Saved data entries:
== Segment start ==
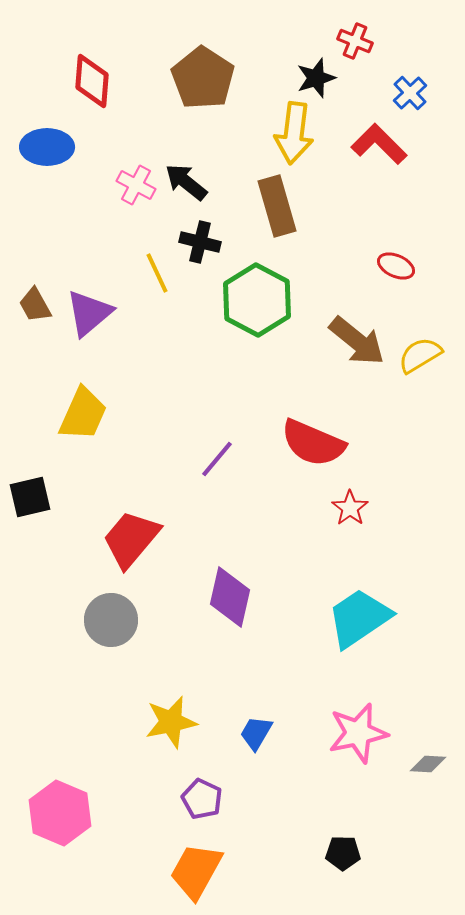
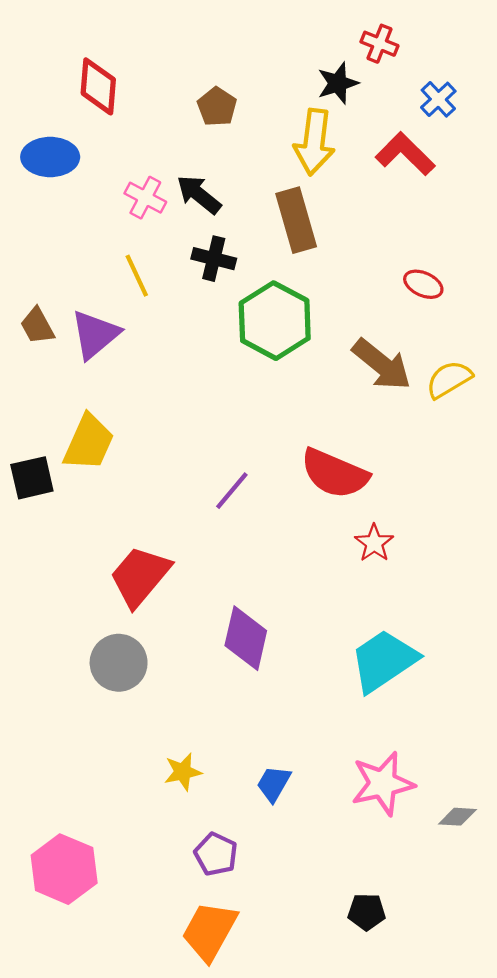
brown pentagon: (203, 78) -> (217, 107), moved, size x0.6
yellow line: (157, 273) -> (137, 276), moved
black square: (30, 497) -> (32, 478), moved
yellow star: (171, 722) -> (183, 772), size x0.7

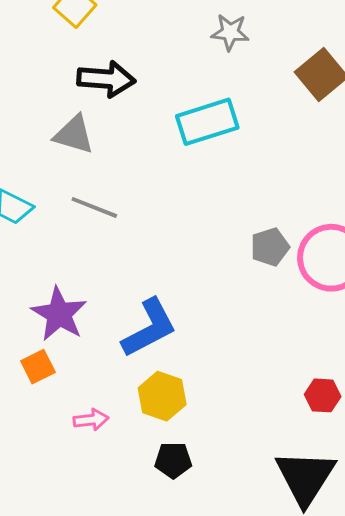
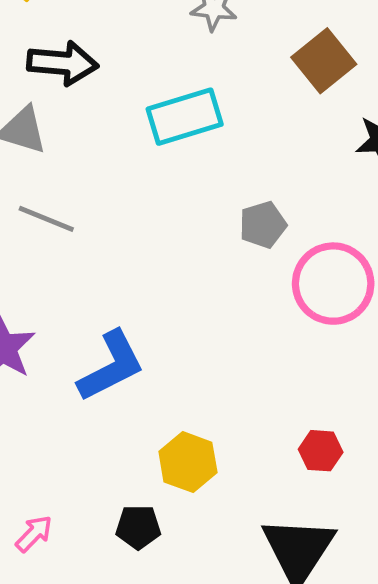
gray pentagon: (270, 247) -> (263, 225), moved
yellow hexagon: (162, 396) -> (188, 462), moved
pink arrow: (91, 420) -> (34, 534), moved, turned -40

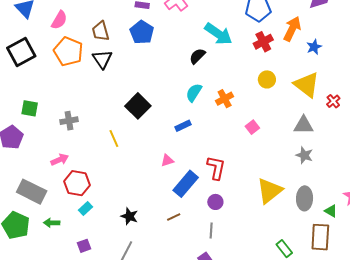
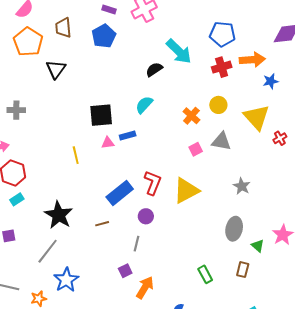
orange arrow: (292, 29) -> (252, 60), turned 50
black triangle: (102, 59) -> (56, 69), moved
orange cross: (225, 99) -> (191, 116), moved, turned -30
black square: (138, 106) -> (101, 115), moved, turned 30
gray triangle: (303, 125) -> (221, 141), moved
yellow line: (114, 138) -> (76, 155), moved
pink triangle: (167, 160) -> (108, 143), moved
yellow triangle: (270, 191) -> (186, 191), moved
black star: (129, 216) -> (59, 215), size x1.6
brown rectangle: (320, 237) -> (243, 270), size x0.6

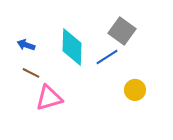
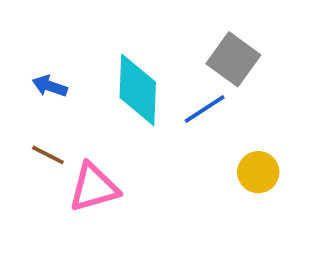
brown line: (31, 73) -> (48, 155), moved

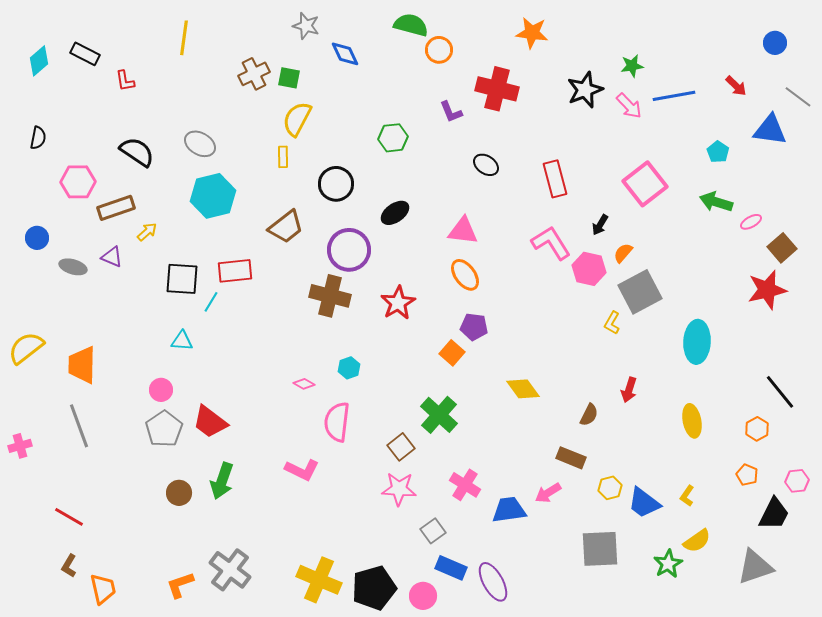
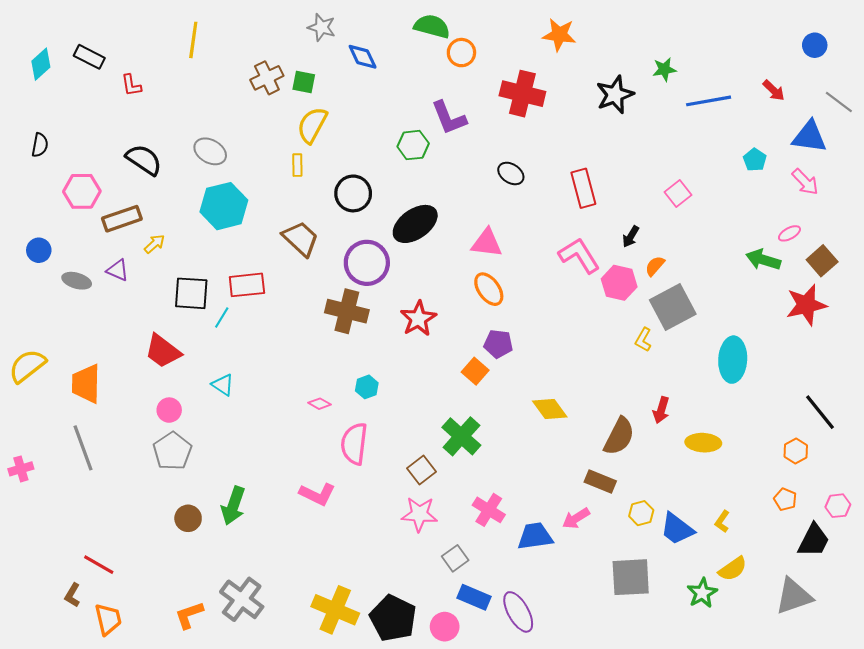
pink arrow: (629, 106) -> (805, 182), moved
purple L-shape: (451, 112) -> (449, 118), moved, size x1.5
pink square: (645, 184) -> (678, 193), size x0.6
green arrow: (716, 202) -> (763, 260), moved
black ellipse: (395, 213) -> (415, 224), size x1.5
brown trapezoid: (286, 227) -> (301, 239), turned -99
cyan triangle: (182, 341) -> (223, 385), moved, turned 30
brown semicircle: (589, 415) -> (619, 436), size x1.6
yellow ellipse: (692, 421) -> (703, 443), moved, turned -76
red trapezoid: (210, 422) -> (163, 351), moved
red line: (69, 517) -> (99, 565), moved
black pentagon: (374, 588) -> (393, 618), turned -30

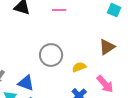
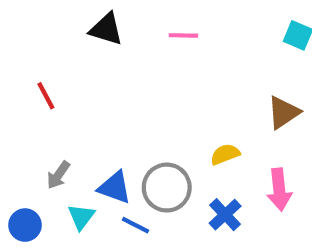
gray circle: (51, 55) -> (167, 188), moved
pink arrow: (105, 84) -> (279, 190), turned 36

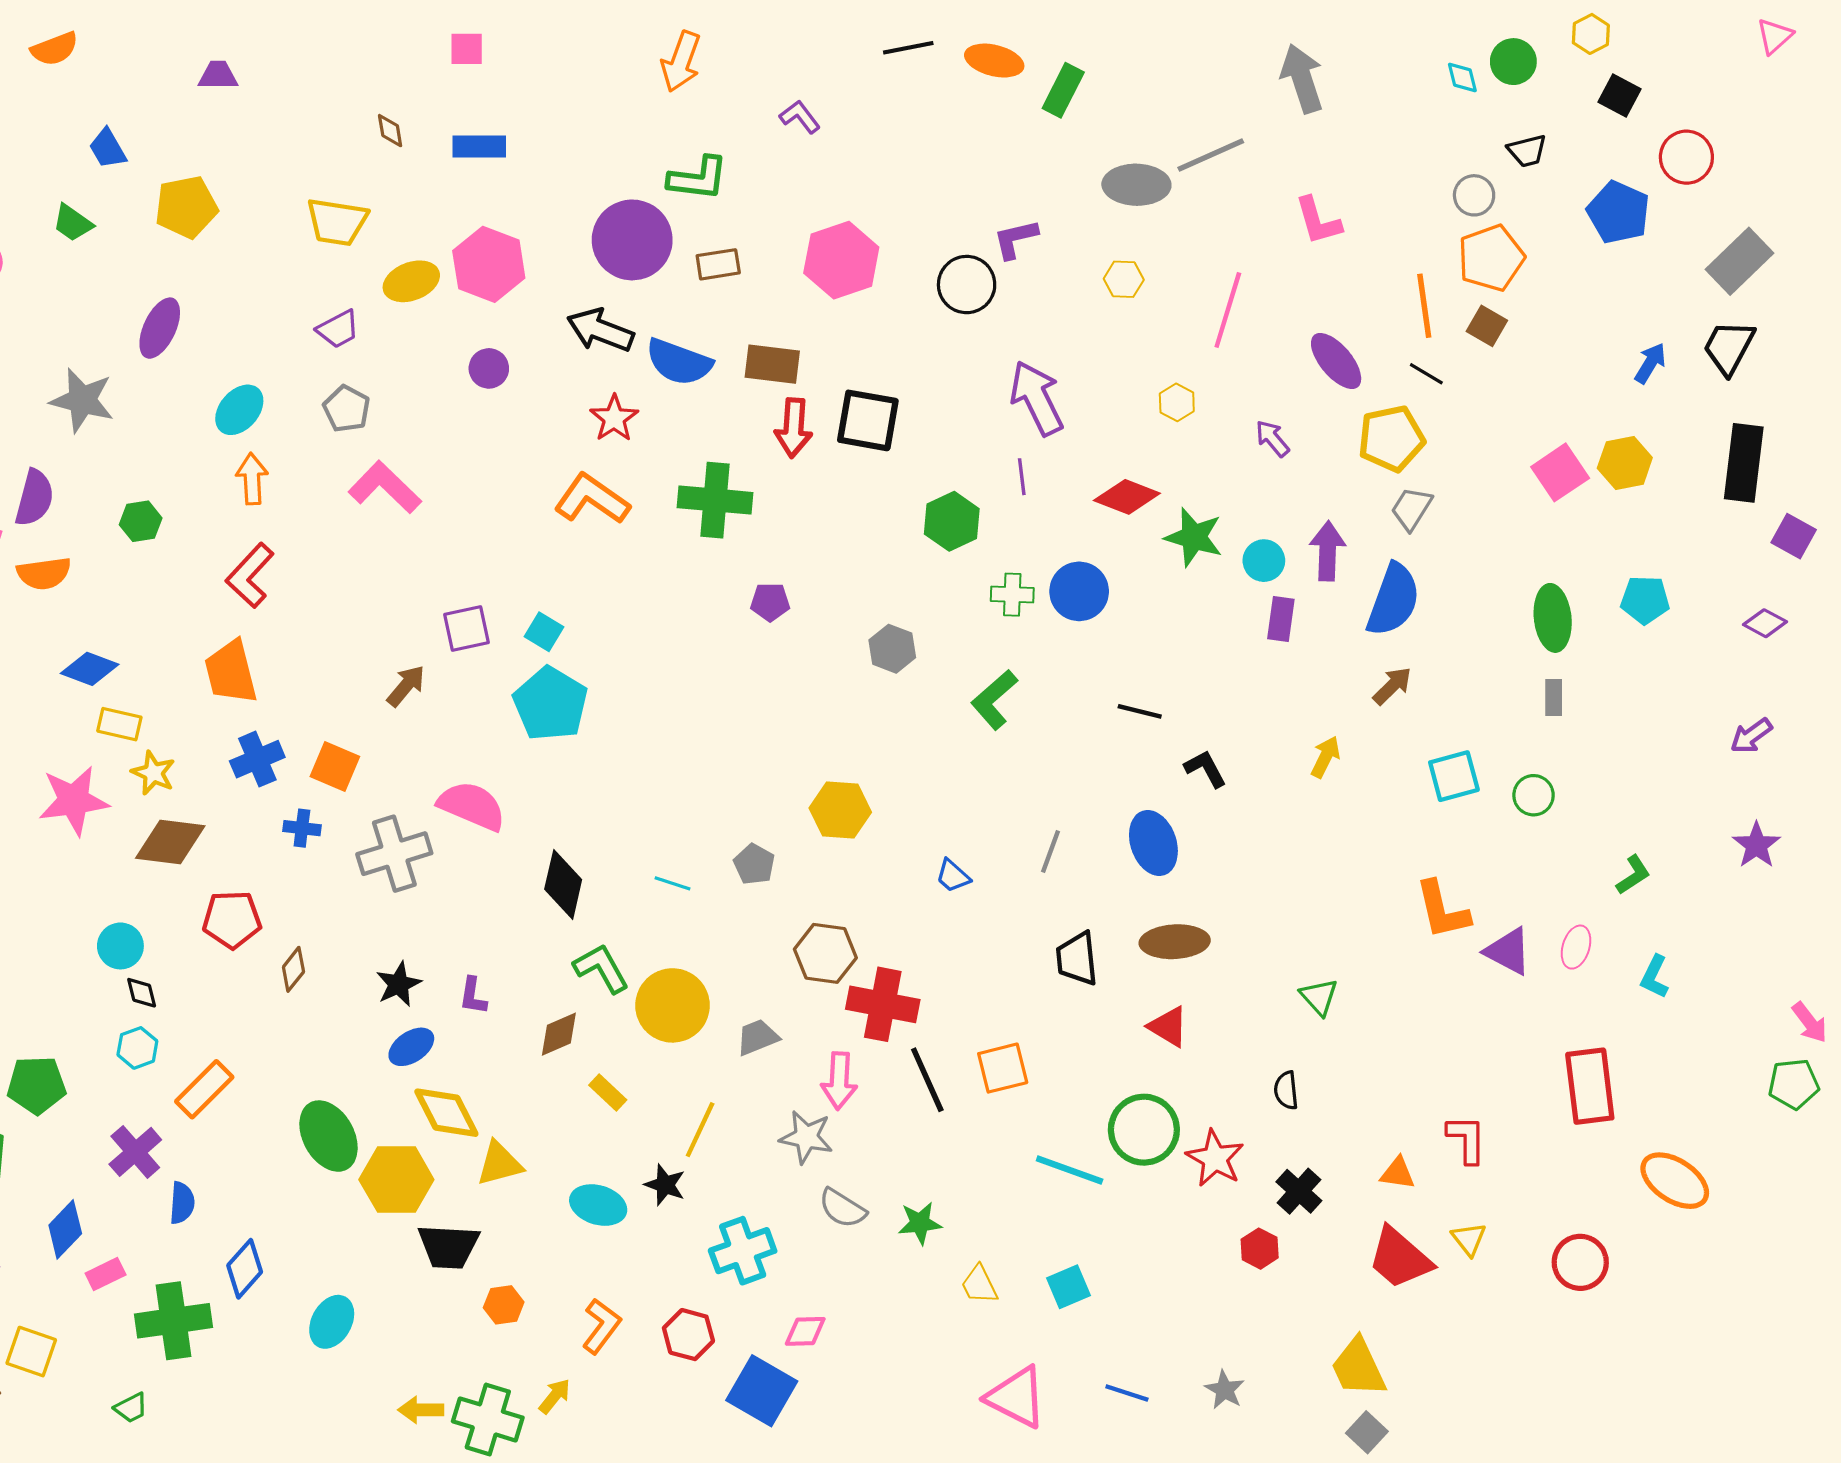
== Segment end ==
EXERCISE REQUIREMENTS:
Although pictures appear among the records above, write out exactly only the lines from the one that has "pink triangle: (167, 160)" through the one that has "purple L-shape: (451, 112)", and leave the pictures out.

WRITTEN ANSWER:
pink triangle: (167, 160) -> (108, 143), moved
yellow triangle: (270, 191) -> (186, 191), moved
black star: (129, 216) -> (59, 215), size x1.6
brown rectangle: (320, 237) -> (243, 270), size x0.6

brown line: (31, 73) -> (48, 155), moved

pink arrow: (629, 106) -> (805, 182), moved
purple L-shape: (451, 112) -> (449, 118), moved, size x1.5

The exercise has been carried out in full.